> What you need to do: Return a copy of every line in the records that includes the word "grey".

> Data supplied:
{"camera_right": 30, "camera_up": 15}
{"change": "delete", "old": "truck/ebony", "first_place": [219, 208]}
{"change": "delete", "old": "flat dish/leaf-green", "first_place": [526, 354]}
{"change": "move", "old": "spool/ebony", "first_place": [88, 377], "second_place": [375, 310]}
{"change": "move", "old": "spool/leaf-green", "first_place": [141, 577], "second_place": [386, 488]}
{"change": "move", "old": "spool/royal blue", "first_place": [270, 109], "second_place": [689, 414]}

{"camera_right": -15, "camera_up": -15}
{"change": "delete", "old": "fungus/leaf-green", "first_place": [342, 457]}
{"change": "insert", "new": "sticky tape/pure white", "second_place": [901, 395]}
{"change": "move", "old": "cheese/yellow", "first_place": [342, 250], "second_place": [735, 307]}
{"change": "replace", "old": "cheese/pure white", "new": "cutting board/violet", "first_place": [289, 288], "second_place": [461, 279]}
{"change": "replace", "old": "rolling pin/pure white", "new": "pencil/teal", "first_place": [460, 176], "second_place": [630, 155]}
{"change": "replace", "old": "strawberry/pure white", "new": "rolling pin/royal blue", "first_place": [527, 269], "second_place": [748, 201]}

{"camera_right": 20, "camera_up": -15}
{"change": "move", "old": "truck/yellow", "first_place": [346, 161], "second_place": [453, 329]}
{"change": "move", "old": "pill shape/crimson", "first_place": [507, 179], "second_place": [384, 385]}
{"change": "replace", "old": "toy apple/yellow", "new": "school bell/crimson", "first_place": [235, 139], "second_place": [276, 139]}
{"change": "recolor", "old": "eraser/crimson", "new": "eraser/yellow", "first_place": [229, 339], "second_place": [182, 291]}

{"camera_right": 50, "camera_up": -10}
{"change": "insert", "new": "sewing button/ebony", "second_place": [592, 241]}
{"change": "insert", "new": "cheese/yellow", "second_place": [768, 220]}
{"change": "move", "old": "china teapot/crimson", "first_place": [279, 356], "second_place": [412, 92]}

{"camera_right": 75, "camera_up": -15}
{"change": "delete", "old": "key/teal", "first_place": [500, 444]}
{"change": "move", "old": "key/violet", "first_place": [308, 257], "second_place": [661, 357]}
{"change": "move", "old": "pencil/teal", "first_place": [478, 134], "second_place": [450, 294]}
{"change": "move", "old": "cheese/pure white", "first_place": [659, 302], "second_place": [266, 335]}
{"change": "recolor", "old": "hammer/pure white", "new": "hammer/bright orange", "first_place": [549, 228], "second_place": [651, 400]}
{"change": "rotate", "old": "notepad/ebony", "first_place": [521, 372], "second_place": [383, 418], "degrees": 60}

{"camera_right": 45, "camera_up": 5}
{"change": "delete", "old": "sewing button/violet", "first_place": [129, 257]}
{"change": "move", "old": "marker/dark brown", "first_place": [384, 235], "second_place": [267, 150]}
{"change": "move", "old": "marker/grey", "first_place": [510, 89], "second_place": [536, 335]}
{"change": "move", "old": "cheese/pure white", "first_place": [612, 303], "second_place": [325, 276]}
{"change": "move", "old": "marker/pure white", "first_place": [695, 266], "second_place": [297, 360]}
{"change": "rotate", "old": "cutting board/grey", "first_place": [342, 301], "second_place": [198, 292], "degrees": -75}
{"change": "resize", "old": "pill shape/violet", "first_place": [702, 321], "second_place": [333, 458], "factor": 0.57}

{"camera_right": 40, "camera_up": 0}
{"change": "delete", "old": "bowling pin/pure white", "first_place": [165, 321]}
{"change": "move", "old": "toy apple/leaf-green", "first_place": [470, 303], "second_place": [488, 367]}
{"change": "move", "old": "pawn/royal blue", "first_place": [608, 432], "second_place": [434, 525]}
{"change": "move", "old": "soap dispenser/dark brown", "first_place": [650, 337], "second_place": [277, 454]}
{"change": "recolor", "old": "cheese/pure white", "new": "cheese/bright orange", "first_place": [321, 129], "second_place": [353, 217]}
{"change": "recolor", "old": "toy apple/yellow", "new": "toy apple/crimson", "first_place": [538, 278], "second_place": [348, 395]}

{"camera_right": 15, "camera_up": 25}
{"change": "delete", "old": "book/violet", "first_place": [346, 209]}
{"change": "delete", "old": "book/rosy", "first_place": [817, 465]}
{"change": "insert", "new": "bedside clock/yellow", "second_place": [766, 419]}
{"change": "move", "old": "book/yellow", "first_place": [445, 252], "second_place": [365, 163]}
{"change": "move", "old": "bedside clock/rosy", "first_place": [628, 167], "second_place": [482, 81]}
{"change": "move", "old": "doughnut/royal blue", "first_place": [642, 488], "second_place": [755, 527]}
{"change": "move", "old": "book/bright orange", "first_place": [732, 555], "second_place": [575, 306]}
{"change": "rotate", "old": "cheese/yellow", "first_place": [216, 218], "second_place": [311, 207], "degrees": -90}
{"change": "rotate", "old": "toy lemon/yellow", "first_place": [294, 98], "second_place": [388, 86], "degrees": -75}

> Output of the task:
{"change": "move", "old": "marker/grey", "first_place": [510, 89], "second_place": [536, 335]}
{"change": "rotate", "old": "cutting board/grey", "first_place": [342, 301], "second_place": [198, 292], "degrees": -75}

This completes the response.